Out of the data below, copy every line with the string "none".

Records drawn from a dataset:
* * *
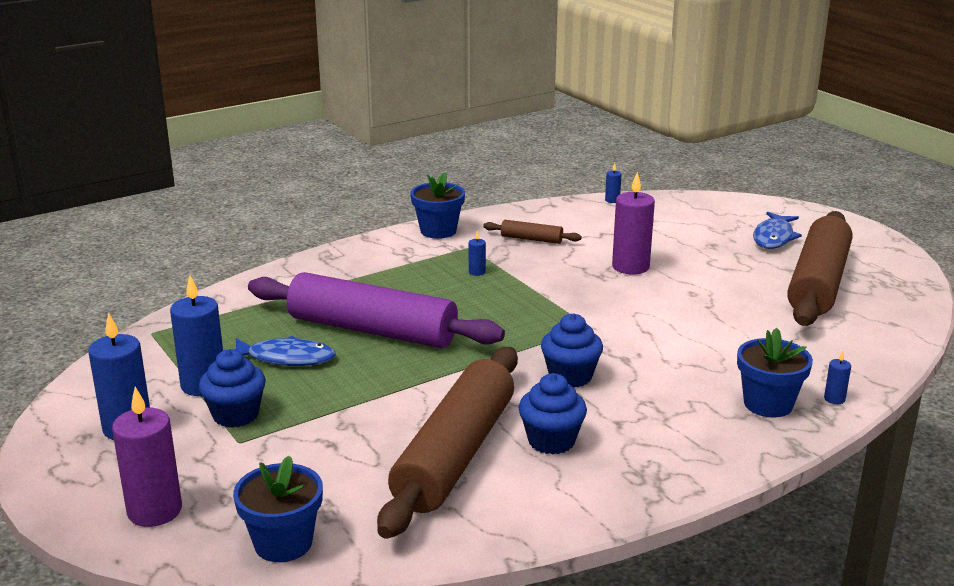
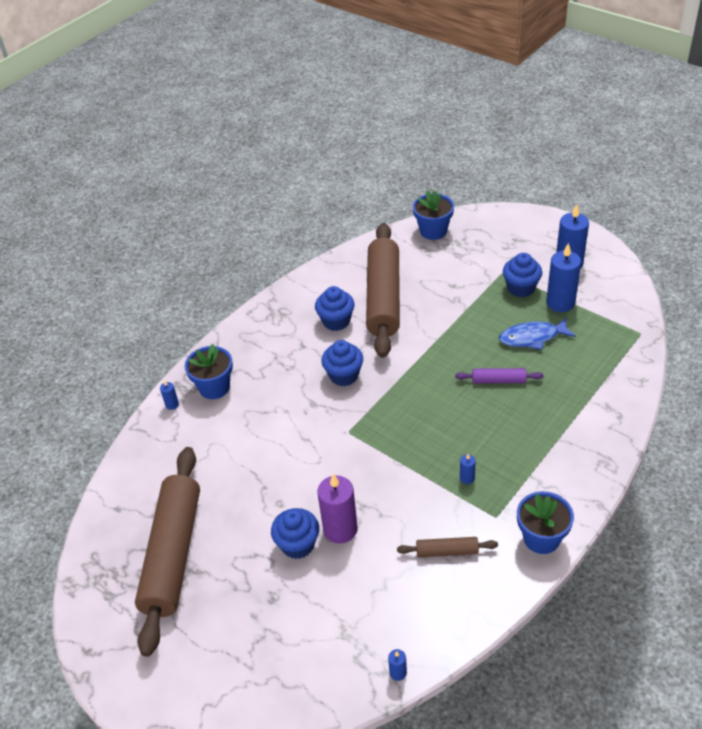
camera: 165 degrees right, 20 degrees up
(154, 511) = (504, 228): purple candle -> none
(372, 330) = (498, 380): purple rolling pin -> purple rolling pin, size x0.42
(679, 266) = (298, 544): none -> blue cupcake
(774, 237) = (212, 635): blue fish -> none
* * *
## EXERCISE OUTPUT
(154, 511) = (504, 228): purple candle -> none
(679, 266) = (298, 544): none -> blue cupcake
(774, 237) = (212, 635): blue fish -> none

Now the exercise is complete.